RECORDS SHOWN –

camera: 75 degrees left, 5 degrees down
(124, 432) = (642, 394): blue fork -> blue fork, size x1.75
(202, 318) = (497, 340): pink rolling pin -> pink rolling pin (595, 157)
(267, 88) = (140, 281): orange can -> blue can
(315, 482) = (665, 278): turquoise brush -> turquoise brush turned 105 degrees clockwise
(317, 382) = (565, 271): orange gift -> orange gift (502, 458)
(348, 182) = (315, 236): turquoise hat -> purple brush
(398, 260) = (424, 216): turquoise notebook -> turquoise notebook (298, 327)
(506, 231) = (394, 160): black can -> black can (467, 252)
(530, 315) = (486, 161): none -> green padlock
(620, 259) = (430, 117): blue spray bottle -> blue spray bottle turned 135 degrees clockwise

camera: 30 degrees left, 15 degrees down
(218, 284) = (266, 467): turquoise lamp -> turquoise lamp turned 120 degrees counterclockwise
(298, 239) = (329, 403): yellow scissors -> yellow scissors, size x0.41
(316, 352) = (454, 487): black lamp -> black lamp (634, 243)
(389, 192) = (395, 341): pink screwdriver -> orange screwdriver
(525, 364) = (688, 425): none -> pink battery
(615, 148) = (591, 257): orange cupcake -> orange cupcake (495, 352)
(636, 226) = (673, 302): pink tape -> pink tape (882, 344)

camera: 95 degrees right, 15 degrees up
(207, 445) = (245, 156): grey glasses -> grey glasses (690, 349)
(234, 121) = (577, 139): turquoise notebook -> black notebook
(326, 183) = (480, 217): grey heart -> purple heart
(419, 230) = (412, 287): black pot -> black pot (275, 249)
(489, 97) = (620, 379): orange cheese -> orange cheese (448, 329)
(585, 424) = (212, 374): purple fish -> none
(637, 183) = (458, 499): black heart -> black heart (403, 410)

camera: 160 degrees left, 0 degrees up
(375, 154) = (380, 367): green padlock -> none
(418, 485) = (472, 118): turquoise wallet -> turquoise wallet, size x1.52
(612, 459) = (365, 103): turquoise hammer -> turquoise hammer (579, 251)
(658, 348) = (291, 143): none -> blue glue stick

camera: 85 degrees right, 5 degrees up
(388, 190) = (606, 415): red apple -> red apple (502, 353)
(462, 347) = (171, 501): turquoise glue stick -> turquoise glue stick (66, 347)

WHAT THE EXERCISE ASKS – Above are the records; retype them all without a single difference.

COMPLETED EXERCISE –
camera: 75 degrees left, 5 degrees down
(124, 432) = (642, 394): blue fork -> blue fork, size x1.75
(202, 318) = (497, 340): pink rolling pin -> pink rolling pin (595, 157)
(267, 88) = (140, 281): orange can -> blue can
(315, 482) = (665, 278): turquoise brush -> turquoise brush turned 105 degrees clockwise
(317, 382) = (565, 271): orange gift -> orange gift (502, 458)
(348, 182) = (315, 236): turquoise hat -> purple brush
(398, 260) = (424, 216): turquoise notebook -> turquoise notebook (298, 327)
(506, 231) = (394, 160): black can -> black can (467, 252)
(530, 315) = (486, 161): none -> green padlock
(620, 259) = (430, 117): blue spray bottle -> blue spray bottle turned 135 degrees clockwise

camera: 30 degrees left, 15 degrees down
(218, 284) = (266, 467): turquoise lamp -> turquoise lamp turned 120 degrees counterclockwise
(298, 239) = (329, 403): yellow scissors -> yellow scissors, size x0.41
(316, 352) = (454, 487): black lamp -> black lamp (634, 243)
(389, 192) = (395, 341): pink screwdriver -> orange screwdriver
(525, 364) = (688, 425): none -> pink battery
(615, 148) = (591, 257): orange cupcake -> orange cupcake (495, 352)
(636, 226) = (673, 302): pink tape -> pink tape (882, 344)

camera: 95 degrees right, 15 degrees up
(207, 445) = (245, 156): grey glasses -> grey glasses (690, 349)
(234, 121) = (577, 139): turquoise notebook -> black notebook
(326, 183) = (480, 217): grey heart -> purple heart
(419, 230) = (412, 287): black pot -> black pot (275, 249)
(489, 97) = (620, 379): orange cheese -> orange cheese (448, 329)
(585, 424) = (212, 374): purple fish -> none
(637, 183) = (458, 499): black heart -> black heart (403, 410)

camera: 160 degrees left, 0 degrees up
(375, 154) = (380, 367): green padlock -> none
(418, 485) = (472, 118): turquoise wallet -> turquoise wallet, size x1.52
(612, 459) = (365, 103): turquoise hammer -> turquoise hammer (579, 251)
(658, 348) = (291, 143): none -> blue glue stick

camera: 85 degrees right, 5 degrees up
(388, 190) = (606, 415): red apple -> red apple (502, 353)
(462, 347) = (171, 501): turquoise glue stick -> turquoise glue stick (66, 347)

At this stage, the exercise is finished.